■ Requirement ■
Please retype every entry, keeping each one exactly as written.

Segment Start: Entries shown

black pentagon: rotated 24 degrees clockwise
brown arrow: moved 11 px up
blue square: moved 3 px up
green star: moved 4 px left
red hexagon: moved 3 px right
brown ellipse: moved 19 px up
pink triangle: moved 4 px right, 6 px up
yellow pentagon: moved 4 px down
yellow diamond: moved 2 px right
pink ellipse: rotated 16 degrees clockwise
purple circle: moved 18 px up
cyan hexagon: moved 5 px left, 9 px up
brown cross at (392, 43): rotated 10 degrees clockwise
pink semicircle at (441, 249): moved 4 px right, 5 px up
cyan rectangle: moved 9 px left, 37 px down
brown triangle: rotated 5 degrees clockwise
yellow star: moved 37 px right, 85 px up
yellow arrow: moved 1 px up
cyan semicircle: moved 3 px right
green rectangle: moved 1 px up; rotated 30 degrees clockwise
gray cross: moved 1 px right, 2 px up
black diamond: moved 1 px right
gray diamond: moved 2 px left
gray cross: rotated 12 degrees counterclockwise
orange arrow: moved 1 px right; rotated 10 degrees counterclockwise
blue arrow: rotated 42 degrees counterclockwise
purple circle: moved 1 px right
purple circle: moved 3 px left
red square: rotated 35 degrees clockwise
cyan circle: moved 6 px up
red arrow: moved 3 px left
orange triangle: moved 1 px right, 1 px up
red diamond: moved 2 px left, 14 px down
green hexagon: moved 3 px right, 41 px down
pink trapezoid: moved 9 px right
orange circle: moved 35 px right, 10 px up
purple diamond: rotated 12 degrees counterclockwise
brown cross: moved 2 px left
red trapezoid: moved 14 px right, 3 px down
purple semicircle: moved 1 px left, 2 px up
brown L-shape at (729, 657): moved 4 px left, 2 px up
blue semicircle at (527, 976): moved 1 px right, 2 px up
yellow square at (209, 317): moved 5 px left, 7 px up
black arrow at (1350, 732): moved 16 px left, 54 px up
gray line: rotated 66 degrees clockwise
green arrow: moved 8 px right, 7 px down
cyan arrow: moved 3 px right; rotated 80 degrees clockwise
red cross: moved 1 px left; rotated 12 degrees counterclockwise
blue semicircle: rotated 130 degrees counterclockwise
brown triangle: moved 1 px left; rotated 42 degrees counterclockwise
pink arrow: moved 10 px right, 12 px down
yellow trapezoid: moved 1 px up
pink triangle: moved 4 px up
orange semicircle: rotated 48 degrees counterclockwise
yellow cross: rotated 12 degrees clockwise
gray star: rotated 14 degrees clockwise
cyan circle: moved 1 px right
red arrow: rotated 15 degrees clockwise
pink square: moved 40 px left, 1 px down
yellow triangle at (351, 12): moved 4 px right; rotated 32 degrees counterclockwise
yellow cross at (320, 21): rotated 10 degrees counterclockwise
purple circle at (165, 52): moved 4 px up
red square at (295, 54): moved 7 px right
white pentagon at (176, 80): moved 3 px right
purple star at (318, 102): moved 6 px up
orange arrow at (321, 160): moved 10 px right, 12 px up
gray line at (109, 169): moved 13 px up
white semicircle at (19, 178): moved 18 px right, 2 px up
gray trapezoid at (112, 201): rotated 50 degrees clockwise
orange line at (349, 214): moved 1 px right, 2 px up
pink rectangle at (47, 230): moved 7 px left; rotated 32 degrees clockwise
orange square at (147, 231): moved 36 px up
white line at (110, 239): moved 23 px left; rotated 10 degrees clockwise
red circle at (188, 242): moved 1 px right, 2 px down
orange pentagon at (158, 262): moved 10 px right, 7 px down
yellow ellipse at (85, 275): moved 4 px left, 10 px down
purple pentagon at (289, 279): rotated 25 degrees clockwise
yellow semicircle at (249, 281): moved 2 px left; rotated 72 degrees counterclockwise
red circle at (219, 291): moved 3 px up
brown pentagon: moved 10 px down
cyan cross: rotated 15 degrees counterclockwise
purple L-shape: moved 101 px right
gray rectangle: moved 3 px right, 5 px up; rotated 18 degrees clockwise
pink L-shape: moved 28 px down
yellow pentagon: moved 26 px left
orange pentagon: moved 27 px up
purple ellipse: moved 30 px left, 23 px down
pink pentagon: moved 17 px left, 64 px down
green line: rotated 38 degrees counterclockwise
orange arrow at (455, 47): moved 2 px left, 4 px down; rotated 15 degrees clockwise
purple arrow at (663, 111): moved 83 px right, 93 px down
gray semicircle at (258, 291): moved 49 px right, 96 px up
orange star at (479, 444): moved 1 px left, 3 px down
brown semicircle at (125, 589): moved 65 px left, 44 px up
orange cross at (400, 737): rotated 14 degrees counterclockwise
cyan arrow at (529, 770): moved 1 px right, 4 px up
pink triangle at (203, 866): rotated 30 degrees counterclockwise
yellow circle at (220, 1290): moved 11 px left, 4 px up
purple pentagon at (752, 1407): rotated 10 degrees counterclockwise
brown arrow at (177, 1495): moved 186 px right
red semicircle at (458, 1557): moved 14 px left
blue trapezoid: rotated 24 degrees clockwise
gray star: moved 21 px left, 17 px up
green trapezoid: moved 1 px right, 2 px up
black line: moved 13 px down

Segment End: Entries shown

■ Exercise solution ■
black pentagon: rotated 24 degrees clockwise
brown arrow: moved 11 px up
blue square: moved 3 px up
green star: moved 4 px left
red hexagon: moved 3 px right
brown ellipse: moved 19 px up
pink triangle: moved 4 px right, 6 px up
yellow pentagon: moved 4 px down
yellow diamond: moved 2 px right
pink ellipse: rotated 16 degrees clockwise
purple circle: moved 18 px up
cyan hexagon: moved 5 px left, 9 px up
brown cross at (392, 43): rotated 10 degrees clockwise
pink semicircle at (441, 249): moved 4 px right, 5 px up
cyan rectangle: moved 9 px left, 37 px down
brown triangle: rotated 5 degrees clockwise
yellow star: moved 37 px right, 85 px up
yellow arrow: moved 1 px up
cyan semicircle: moved 3 px right
green rectangle: moved 1 px up; rotated 30 degrees clockwise
gray cross: moved 1 px right, 2 px up
black diamond: moved 1 px right
gray diamond: moved 2 px left
gray cross: rotated 12 degrees counterclockwise
orange arrow: moved 1 px right; rotated 10 degrees counterclockwise
blue arrow: rotated 42 degrees counterclockwise
purple circle: moved 1 px right
purple circle: moved 3 px left
red square: rotated 35 degrees clockwise
cyan circle: moved 6 px up
red arrow: moved 3 px left
orange triangle: moved 1 px right, 1 px up
red diamond: moved 2 px left, 14 px down
green hexagon: moved 3 px right, 41 px down
pink trapezoid: moved 9 px right
orange circle: moved 35 px right, 10 px up
purple diamond: rotated 12 degrees counterclockwise
brown cross: moved 2 px left
red trapezoid: moved 14 px right, 3 px down
purple semicircle: moved 1 px left, 2 px up
brown L-shape at (729, 657): moved 4 px left, 2 px up
blue semicircle at (527, 976): moved 1 px right, 2 px up
yellow square at (209, 317): moved 5 px left, 7 px up
black arrow at (1350, 732): moved 16 px left, 54 px up
gray line: rotated 66 degrees clockwise
green arrow: moved 8 px right, 7 px down
cyan arrow: moved 3 px right; rotated 80 degrees clockwise
red cross: moved 1 px left; rotated 12 degrees counterclockwise
blue semicircle: rotated 130 degrees counterclockwise
brown triangle: moved 1 px left; rotated 42 degrees counterclockwise
pink arrow: moved 10 px right, 12 px down
yellow trapezoid: moved 1 px up
pink triangle: moved 4 px up
orange semicircle: rotated 48 degrees counterclockwise
yellow cross: rotated 12 degrees clockwise
gray star: rotated 14 degrees clockwise
cyan circle: moved 1 px right
red arrow: rotated 15 degrees clockwise
pink square: moved 40 px left, 1 px down
yellow triangle at (351, 12): moved 4 px right; rotated 32 degrees counterclockwise
yellow cross at (320, 21): rotated 10 degrees counterclockwise
purple circle at (165, 52): moved 4 px up
red square at (295, 54): moved 7 px right
white pentagon at (176, 80): moved 3 px right
purple star at (318, 102): moved 6 px up
orange arrow at (321, 160): moved 10 px right, 12 px up
gray line at (109, 169): moved 13 px up
white semicircle at (19, 178): moved 18 px right, 2 px up
gray trapezoid at (112, 201): rotated 50 degrees clockwise
orange line at (349, 214): moved 1 px right, 2 px up
pink rectangle at (47, 230): moved 7 px left; rotated 32 degrees clockwise
orange square at (147, 231): moved 36 px up
white line at (110, 239): moved 23 px left; rotated 10 degrees clockwise
red circle at (188, 242): moved 1 px right, 2 px down
orange pentagon at (158, 262): moved 10 px right, 7 px down
yellow ellipse at (85, 275): moved 4 px left, 10 px down
purple pentagon at (289, 279): rotated 25 degrees clockwise
yellow semicircle at (249, 281): moved 2 px left; rotated 72 degrees counterclockwise
red circle at (219, 291): moved 3 px up
brown pentagon: moved 10 px down
cyan cross: rotated 15 degrees counterclockwise
purple L-shape: moved 101 px right
gray rectangle: moved 3 px right, 5 px up; rotated 18 degrees clockwise
pink L-shape: moved 28 px down
yellow pentagon: moved 26 px left
orange pentagon: moved 27 px up
purple ellipse: moved 30 px left, 23 px down
pink pentagon: moved 17 px left, 64 px down
green line: rotated 38 degrees counterclockwise
orange arrow at (455, 47): moved 2 px left, 4 px down; rotated 15 degrees clockwise
purple arrow at (663, 111): moved 83 px right, 93 px down
gray semicircle at (258, 291): moved 49 px right, 96 px up
orange star at (479, 444): moved 1 px left, 3 px down
brown semicircle at (125, 589): moved 65 px left, 44 px up
orange cross at (400, 737): rotated 14 degrees counterclockwise
cyan arrow at (529, 770): moved 1 px right, 4 px up
pink triangle at (203, 866): rotated 30 degrees counterclockwise
yellow circle at (220, 1290): moved 11 px left, 4 px up
purple pentagon at (752, 1407): rotated 10 degrees counterclockwise
brown arrow at (177, 1495): moved 186 px right
red semicircle at (458, 1557): moved 14 px left
blue trapezoid: rotated 24 degrees clockwise
gray star: moved 21 px left, 17 px up
green trapezoid: moved 1 px right, 2 px up
black line: moved 13 px down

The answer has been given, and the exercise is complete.